◆ **Task inputs**
────────────────────────────────────────

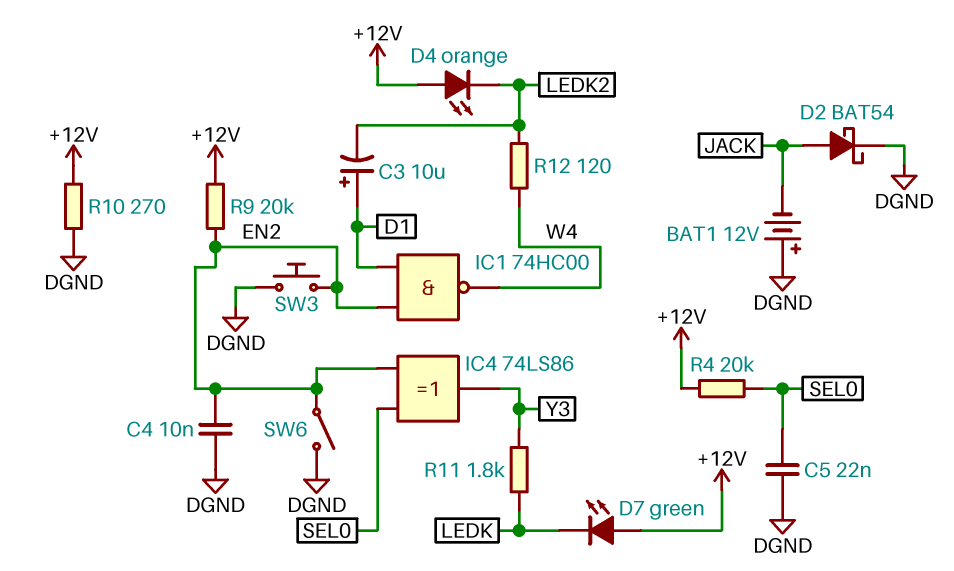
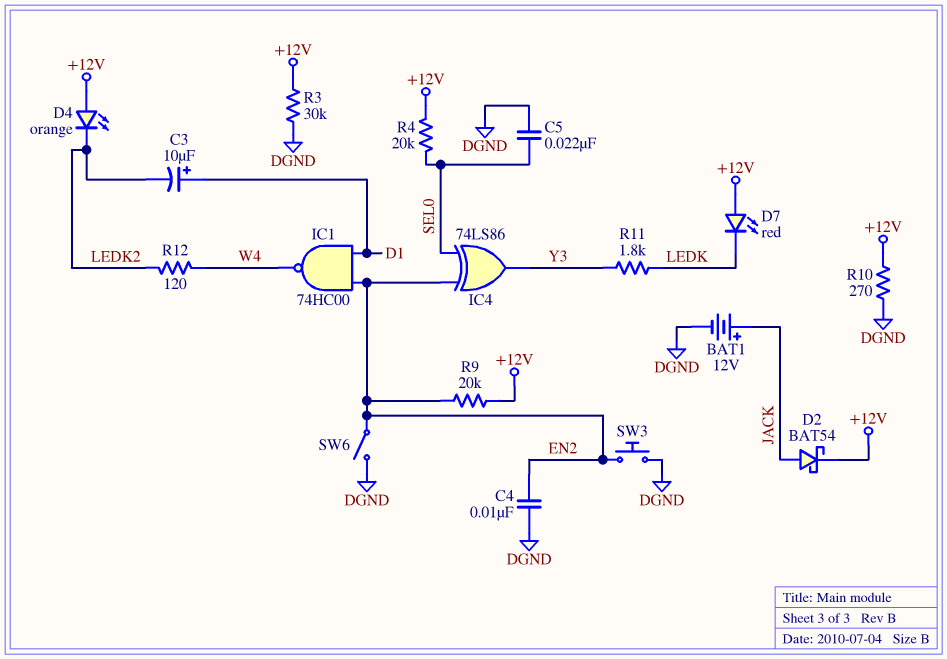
BAT1: 12V (plus DGND, minus JACK) -> 12V (plus JACK, minus DGND)
D2: schottky BAT54 (A JACK, K DGND) -> schottky BAT54 (A JACK, K +12V)
D7: LED green (A +12V, K LEDK) -> LED red (A +12V, K LEDK)
R3: none -> 30k (+12V, DGND)

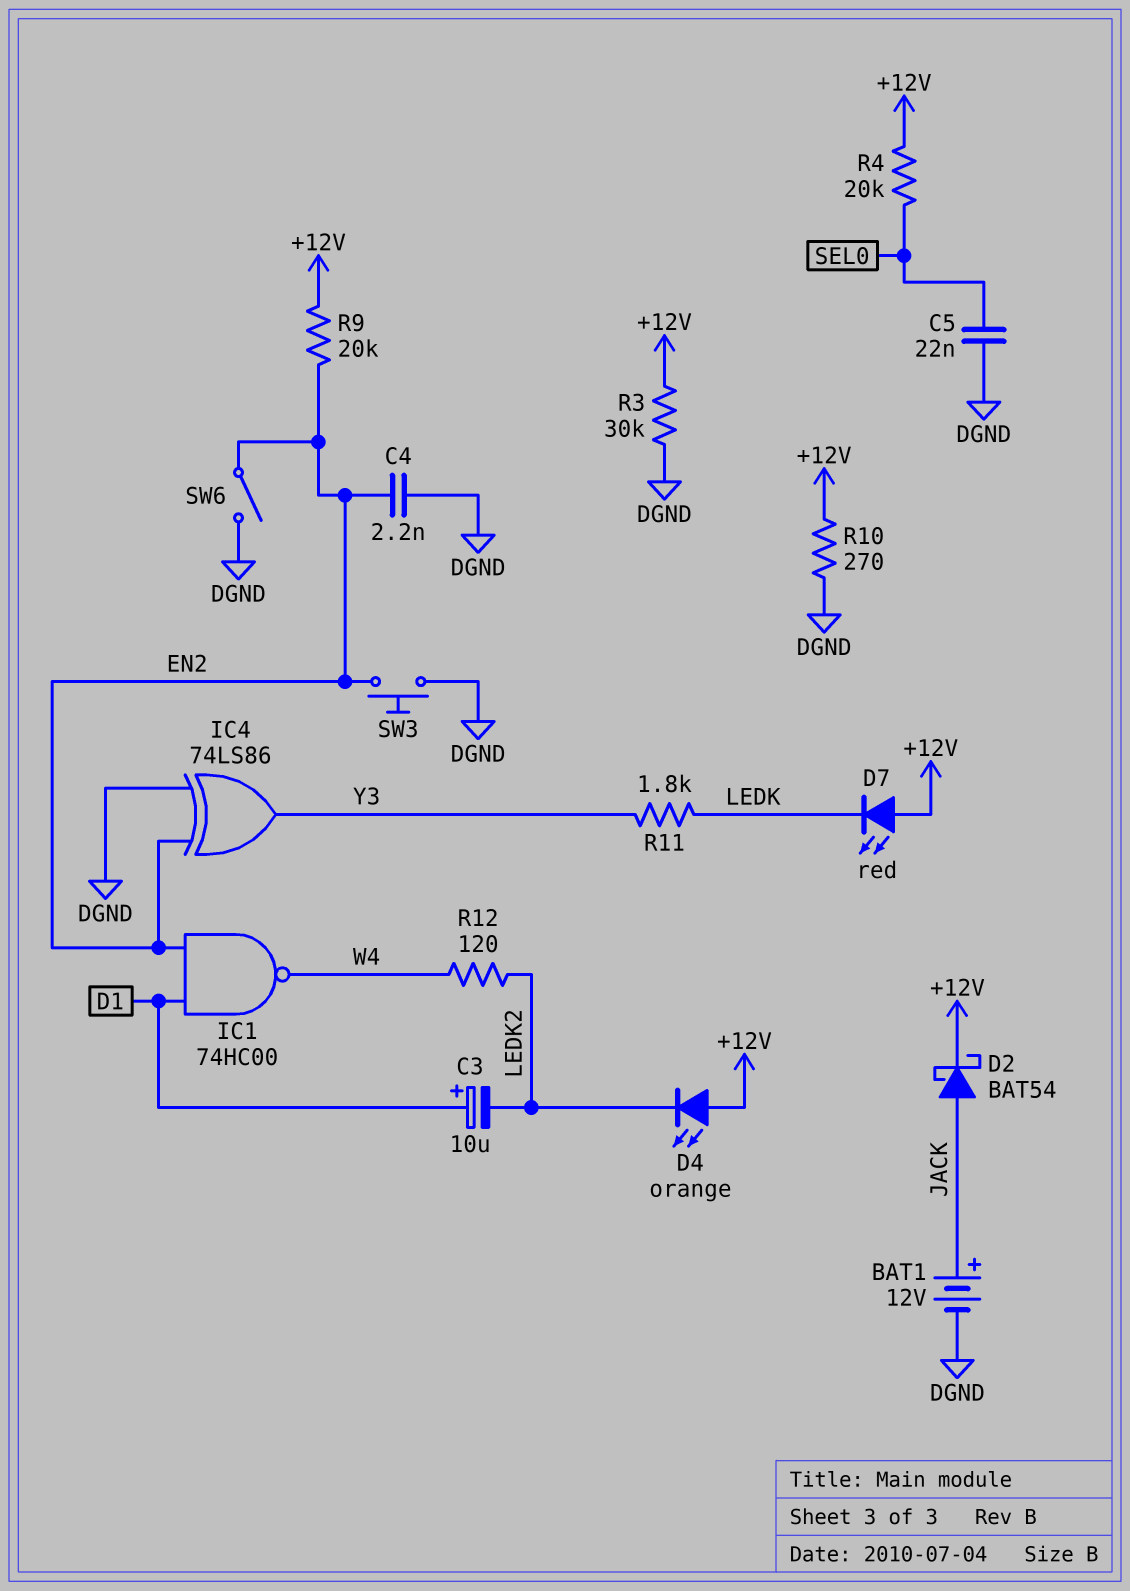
C4: 10nF (DGND, EN2) -> 2.2nF (DGND, EN2)
IC4: XOR 74LS86 (in EN2, in SEL0, out Y3) -> XOR 74LS86 (in DGND, in EN2, out Y3)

────────────────────────────────────────

◆ **Goal of the exercise**
Do not include the pictures. Quote only the lines from the line with "D2: schottky BAT54" through the end of the material, both ends included, exactly.

◆ **Answer to the problem**
D2: schottky BAT54 (A JACK, K DGND) -> schottky BAT54 (A JACK, K +12V)
D7: LED green (A +12V, K LEDK) -> LED red (A +12V, K LEDK)
R3: none -> 30k (+12V, DGND)

C4: 10nF (DGND, EN2) -> 2.2nF (DGND, EN2)
IC4: XOR 74LS86 (in EN2, in SEL0, out Y3) -> XOR 74LS86 (in DGND, in EN2, out Y3)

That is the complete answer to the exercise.